■ Work to be completed ■
Quote all of the data exactly as given. Skip every picture it contains.

■ Available records ■
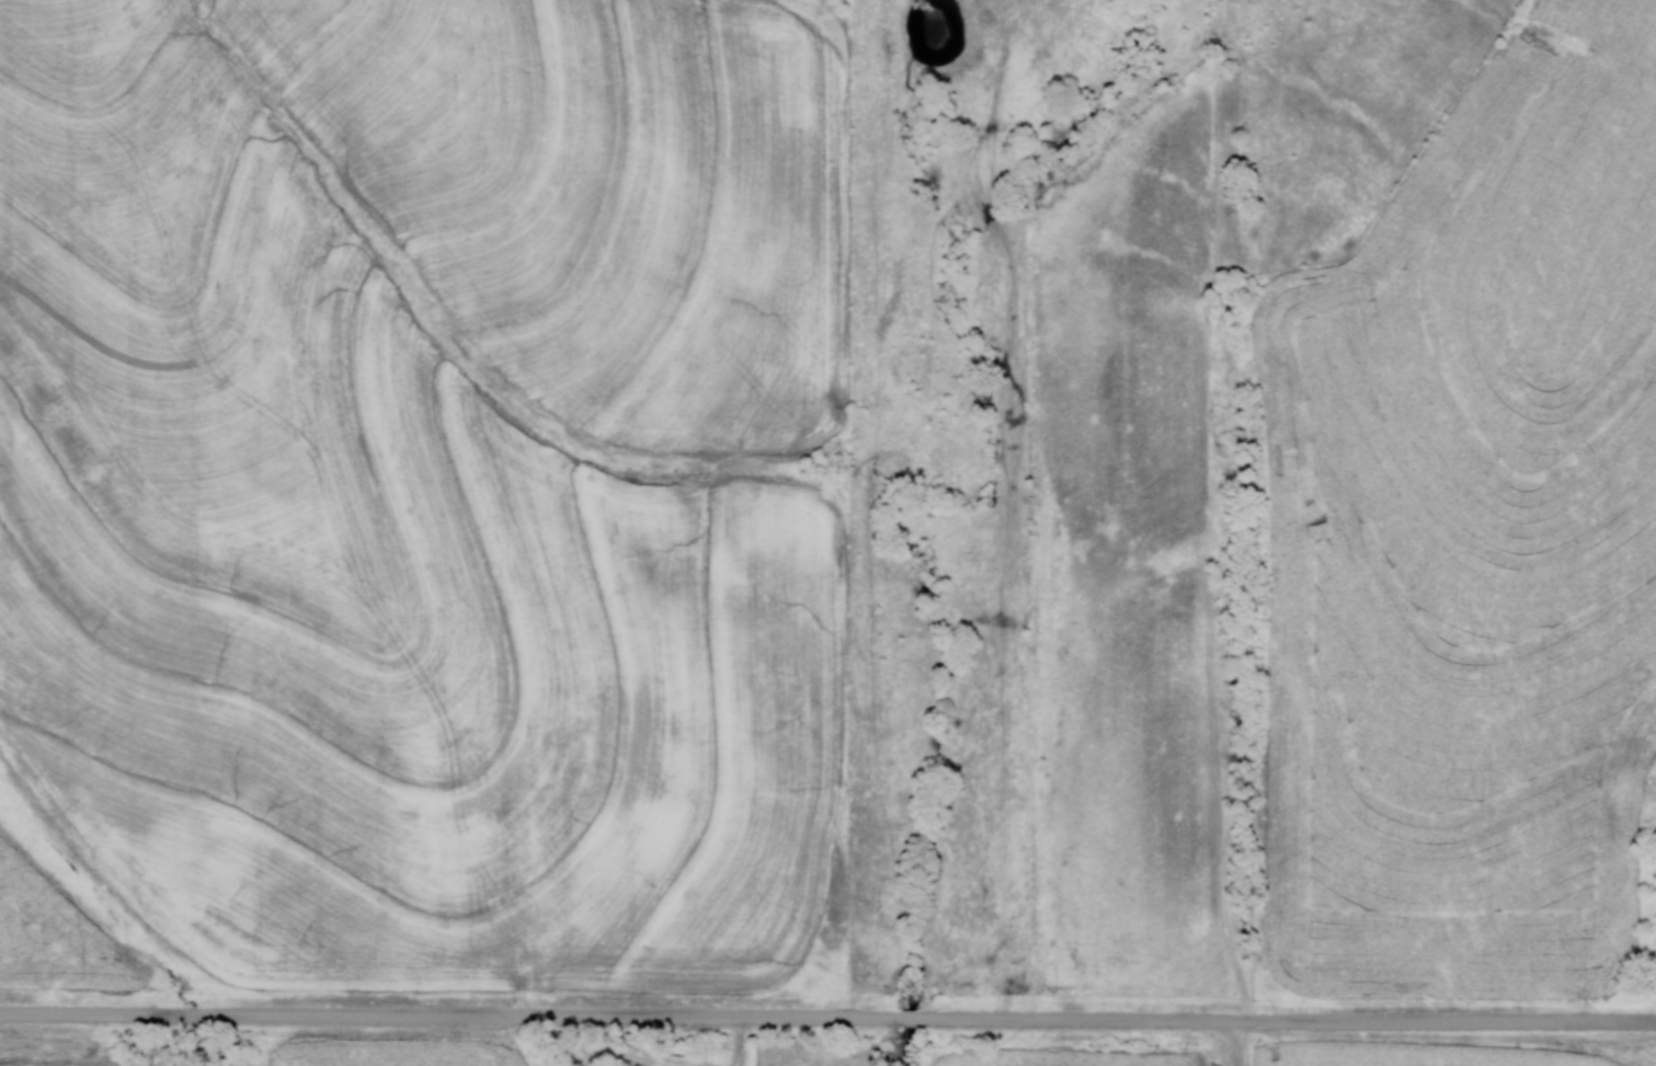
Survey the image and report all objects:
road: (827, 1018)
road: (742, 1041)
road: (1237, 1043)

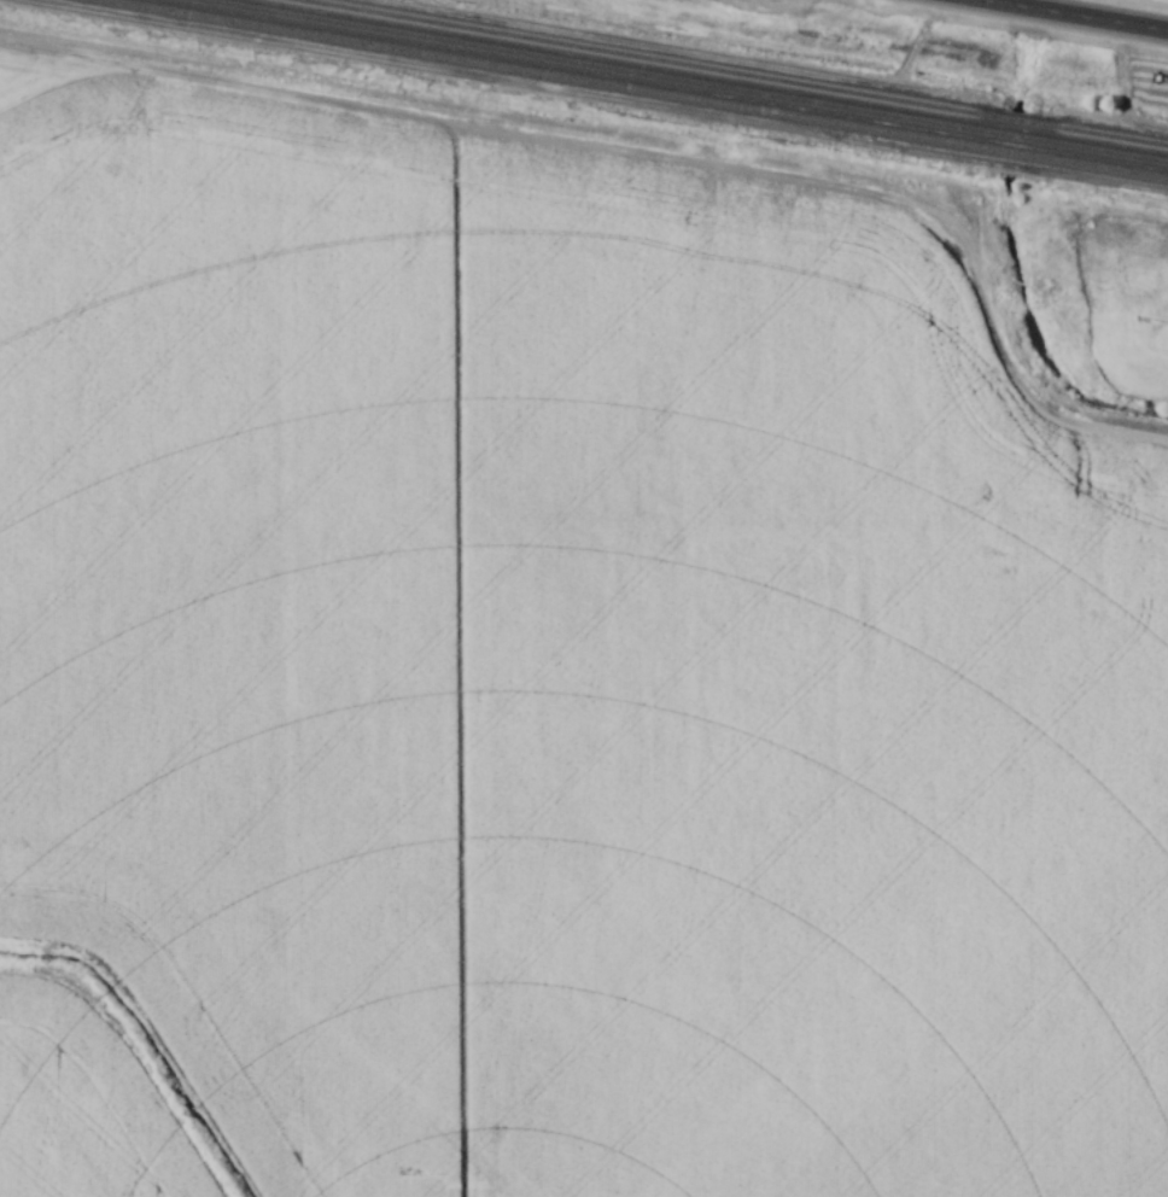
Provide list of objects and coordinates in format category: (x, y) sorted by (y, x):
road: (1077, 15)
railway: (734, 72)
railway: (686, 80)
railway: (636, 89)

■ Response below ■
Survey the image and report all objects:
road: (827, 1018)
road: (742, 1041)
road: (1237, 1043)

Provide list of objects and coordinates in format category: (x, y) sorted by (y, x):
road: (1077, 15)
railway: (734, 72)
railway: (686, 80)
railway: (636, 89)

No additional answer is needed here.